◆ WORK INSTRUCTION ◆
Give back, unchanged, the line containing "yellow brush: [329,258,457,312]" and every line after it up to the end of the listing.

◆ SUPPLIED INFORMATION ◆
◆ ◆ ◆ ◆ ◆
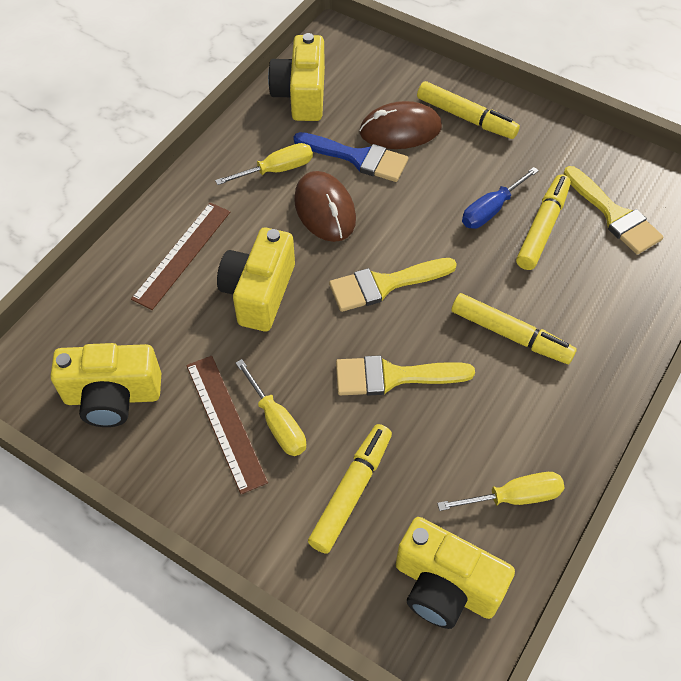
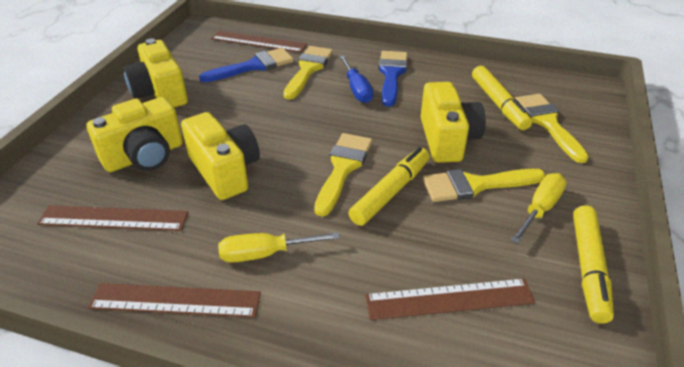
blue brush: [293,132,408,182] = 1 -> [199,48,294,82] [379,51,408,107] = 2
brown mouse: [294,171,356,242] [359,101,442,149] = 2 -> none = 0
brown ruler: [131,203,230,310] [186,356,268,494] = 2 -> [37,205,188,231] [88,283,261,318] [211,31,307,53] [365,278,536,320] = 4
yellow brush: [329,258,457,312] [336,356,475,396] [563,166,664,255] = 3 -> [283,46,333,100] [314,133,372,217] [423,169,546,202] [515,94,589,163] = 4
yellow marker: [308,424,392,554] [417,81,520,139] [452,293,577,364] [516,174,571,270] = 4 -> [348,147,430,226] [472,66,532,130] [573,206,614,324] = 3
yellow screwdriver: [215,143,313,185] [236,359,306,456] [437,472,565,511] = 3 -> [218,232,340,262] [511,173,567,244] = 2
◆ ◆ ◆ ◆ ◆
◆ EXERCISE RESULT ◆
yellow brush: [329,258,457,312] [336,356,475,396] [563,166,664,255] = 3 -> [283,46,333,100] [314,133,372,217] [423,169,546,202] [515,94,589,163] = 4
yellow marker: [308,424,392,554] [417,81,520,139] [452,293,577,364] [516,174,571,270] = 4 -> [348,147,430,226] [472,66,532,130] [573,206,614,324] = 3
yellow screwdriver: [215,143,313,185] [236,359,306,456] [437,472,565,511] = 3 -> [218,232,340,262] [511,173,567,244] = 2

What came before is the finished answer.